#### RECORDS SHOWN

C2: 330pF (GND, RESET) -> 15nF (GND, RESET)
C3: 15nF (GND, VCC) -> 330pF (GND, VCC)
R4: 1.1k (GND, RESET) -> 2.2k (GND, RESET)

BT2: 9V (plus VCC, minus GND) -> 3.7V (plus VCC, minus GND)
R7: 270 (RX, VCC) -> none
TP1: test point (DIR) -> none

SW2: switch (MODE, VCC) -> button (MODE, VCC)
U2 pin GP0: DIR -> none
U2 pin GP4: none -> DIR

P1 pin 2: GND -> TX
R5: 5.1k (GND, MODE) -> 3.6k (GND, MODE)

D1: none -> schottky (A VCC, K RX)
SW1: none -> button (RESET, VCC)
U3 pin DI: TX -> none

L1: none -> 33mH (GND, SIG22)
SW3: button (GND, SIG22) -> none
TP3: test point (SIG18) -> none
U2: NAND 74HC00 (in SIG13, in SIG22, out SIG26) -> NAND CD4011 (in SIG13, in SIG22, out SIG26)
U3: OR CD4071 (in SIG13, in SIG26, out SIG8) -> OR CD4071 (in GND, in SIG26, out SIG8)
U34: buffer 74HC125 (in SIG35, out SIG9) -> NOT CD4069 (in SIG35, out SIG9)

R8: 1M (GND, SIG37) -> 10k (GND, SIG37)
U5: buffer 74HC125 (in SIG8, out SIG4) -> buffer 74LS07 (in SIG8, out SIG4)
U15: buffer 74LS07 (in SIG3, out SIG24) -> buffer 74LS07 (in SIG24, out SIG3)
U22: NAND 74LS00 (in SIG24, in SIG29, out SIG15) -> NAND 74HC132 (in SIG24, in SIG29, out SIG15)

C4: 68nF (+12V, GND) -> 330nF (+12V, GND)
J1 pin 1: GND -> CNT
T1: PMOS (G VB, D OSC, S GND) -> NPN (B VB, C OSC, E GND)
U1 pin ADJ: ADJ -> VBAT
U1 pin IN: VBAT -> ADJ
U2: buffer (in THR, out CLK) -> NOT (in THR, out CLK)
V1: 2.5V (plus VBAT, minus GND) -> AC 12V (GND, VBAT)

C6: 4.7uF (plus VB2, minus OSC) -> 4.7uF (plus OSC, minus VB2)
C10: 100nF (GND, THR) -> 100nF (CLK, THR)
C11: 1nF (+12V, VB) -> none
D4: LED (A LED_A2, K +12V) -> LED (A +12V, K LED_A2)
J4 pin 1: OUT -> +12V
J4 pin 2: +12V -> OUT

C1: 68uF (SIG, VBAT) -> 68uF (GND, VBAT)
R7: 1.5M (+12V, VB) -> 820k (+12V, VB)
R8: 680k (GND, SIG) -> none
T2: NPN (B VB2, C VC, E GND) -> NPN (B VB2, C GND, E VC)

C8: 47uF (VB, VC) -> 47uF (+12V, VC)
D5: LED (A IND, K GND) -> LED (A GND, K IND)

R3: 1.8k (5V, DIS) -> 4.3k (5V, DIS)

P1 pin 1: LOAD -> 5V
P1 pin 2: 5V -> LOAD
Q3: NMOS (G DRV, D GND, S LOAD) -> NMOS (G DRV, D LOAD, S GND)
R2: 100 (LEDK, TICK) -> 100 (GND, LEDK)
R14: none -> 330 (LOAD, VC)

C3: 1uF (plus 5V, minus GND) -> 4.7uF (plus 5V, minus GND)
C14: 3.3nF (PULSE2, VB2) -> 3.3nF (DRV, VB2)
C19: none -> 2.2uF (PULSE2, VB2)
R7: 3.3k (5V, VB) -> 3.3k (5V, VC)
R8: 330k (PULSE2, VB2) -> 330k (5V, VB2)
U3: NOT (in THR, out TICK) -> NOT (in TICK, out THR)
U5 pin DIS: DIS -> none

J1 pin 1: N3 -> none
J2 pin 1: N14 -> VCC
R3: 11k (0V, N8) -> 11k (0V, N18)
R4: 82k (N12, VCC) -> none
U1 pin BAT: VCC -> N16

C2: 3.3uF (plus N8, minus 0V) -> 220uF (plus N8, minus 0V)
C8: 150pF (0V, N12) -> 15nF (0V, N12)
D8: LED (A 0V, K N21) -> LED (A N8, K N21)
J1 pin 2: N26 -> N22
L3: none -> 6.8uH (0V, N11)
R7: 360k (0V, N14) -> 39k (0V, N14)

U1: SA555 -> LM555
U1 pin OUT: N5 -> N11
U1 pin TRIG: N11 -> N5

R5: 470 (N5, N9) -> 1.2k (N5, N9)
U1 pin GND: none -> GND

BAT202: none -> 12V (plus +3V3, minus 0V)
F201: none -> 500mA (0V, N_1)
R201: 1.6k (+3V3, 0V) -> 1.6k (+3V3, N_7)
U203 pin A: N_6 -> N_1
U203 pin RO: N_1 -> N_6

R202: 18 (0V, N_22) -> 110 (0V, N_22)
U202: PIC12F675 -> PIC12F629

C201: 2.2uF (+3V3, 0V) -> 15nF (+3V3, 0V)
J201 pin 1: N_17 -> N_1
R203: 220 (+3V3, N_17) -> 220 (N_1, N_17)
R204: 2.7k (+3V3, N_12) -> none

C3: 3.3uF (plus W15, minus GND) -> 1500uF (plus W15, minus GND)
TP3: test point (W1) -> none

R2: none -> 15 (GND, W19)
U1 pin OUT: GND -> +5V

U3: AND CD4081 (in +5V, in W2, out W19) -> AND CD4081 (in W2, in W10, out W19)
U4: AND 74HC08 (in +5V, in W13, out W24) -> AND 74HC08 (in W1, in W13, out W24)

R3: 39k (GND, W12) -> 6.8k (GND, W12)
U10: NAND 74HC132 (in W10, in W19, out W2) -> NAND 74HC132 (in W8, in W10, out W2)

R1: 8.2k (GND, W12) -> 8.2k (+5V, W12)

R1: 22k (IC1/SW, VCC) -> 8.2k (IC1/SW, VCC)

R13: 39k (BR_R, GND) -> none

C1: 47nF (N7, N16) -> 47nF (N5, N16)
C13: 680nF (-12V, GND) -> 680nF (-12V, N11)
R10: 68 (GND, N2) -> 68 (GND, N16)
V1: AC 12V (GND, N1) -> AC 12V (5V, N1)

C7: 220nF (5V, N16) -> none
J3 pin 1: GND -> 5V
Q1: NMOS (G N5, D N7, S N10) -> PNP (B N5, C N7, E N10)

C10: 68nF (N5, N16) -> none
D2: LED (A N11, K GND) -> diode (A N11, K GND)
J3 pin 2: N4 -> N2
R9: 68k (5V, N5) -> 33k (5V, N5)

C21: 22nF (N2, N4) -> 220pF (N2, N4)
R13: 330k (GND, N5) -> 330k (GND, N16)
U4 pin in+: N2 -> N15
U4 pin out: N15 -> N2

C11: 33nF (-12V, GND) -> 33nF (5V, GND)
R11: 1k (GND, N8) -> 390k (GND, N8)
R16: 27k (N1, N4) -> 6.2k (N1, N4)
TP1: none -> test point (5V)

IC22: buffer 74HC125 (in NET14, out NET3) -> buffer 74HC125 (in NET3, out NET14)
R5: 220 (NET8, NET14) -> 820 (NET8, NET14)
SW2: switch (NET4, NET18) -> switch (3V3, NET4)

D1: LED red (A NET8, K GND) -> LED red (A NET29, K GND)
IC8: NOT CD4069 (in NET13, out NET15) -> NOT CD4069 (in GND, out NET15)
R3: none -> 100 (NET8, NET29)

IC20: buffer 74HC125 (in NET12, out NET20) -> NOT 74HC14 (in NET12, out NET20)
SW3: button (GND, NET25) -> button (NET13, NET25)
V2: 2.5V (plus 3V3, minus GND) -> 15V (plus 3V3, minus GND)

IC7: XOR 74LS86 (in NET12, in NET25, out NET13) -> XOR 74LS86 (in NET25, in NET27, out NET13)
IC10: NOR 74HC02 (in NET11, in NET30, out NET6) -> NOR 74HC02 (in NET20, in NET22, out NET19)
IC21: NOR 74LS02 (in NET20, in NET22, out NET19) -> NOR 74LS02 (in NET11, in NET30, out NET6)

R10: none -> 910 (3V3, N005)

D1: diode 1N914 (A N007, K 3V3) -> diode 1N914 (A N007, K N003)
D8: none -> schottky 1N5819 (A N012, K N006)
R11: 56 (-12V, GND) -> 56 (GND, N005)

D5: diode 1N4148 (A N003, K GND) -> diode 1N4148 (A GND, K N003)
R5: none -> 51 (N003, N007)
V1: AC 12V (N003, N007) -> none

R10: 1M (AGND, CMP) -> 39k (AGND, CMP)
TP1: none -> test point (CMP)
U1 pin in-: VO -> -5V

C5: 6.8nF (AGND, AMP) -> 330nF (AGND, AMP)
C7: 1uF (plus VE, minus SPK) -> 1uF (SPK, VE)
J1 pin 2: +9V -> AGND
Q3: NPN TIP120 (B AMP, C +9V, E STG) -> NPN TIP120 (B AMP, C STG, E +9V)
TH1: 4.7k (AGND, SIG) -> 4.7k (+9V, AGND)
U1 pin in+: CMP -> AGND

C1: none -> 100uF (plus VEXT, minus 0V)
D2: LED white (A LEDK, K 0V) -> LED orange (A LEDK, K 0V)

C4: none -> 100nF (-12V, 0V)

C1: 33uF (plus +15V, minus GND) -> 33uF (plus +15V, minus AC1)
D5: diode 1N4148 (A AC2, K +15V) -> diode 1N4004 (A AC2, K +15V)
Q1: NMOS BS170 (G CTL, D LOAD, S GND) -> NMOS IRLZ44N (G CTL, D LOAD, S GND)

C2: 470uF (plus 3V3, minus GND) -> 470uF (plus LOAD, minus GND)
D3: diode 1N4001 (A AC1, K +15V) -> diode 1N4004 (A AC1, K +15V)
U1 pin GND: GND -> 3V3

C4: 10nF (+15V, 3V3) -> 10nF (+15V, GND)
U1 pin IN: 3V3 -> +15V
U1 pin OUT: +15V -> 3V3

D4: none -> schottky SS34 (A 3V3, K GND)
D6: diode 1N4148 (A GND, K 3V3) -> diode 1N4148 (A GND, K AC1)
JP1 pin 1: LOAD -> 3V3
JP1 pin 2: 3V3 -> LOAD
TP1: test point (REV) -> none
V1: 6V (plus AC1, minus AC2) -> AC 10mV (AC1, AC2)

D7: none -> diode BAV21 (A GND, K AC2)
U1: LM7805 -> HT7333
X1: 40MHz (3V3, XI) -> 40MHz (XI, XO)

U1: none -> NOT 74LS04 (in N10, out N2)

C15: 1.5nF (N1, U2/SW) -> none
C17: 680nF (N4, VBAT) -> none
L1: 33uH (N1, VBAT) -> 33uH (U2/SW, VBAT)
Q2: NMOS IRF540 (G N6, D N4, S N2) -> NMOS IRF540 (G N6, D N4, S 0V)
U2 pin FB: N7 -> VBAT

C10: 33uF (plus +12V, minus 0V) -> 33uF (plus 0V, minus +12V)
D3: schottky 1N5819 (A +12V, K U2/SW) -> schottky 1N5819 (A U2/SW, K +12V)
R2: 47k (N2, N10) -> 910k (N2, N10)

########

▶ [PROBLEM]
Quote every line from the beginning of the entries up to and including the line that contains "L1: none -> 33mH (GND, SIG22)".

▶ [RESULT OF THIS TASK]
C2: 330pF (GND, RESET) -> 15nF (GND, RESET)
C3: 15nF (GND, VCC) -> 330pF (GND, VCC)
R4: 1.1k (GND, RESET) -> 2.2k (GND, RESET)

BT2: 9V (plus VCC, minus GND) -> 3.7V (plus VCC, minus GND)
R7: 270 (RX, VCC) -> none
TP1: test point (DIR) -> none

SW2: switch (MODE, VCC) -> button (MODE, VCC)
U2 pin GP0: DIR -> none
U2 pin GP4: none -> DIR

P1 pin 2: GND -> TX
R5: 5.1k (GND, MODE) -> 3.6k (GND, MODE)

D1: none -> schottky (A VCC, K RX)
SW1: none -> button (RESET, VCC)
U3 pin DI: TX -> none

L1: none -> 33mH (GND, SIG22)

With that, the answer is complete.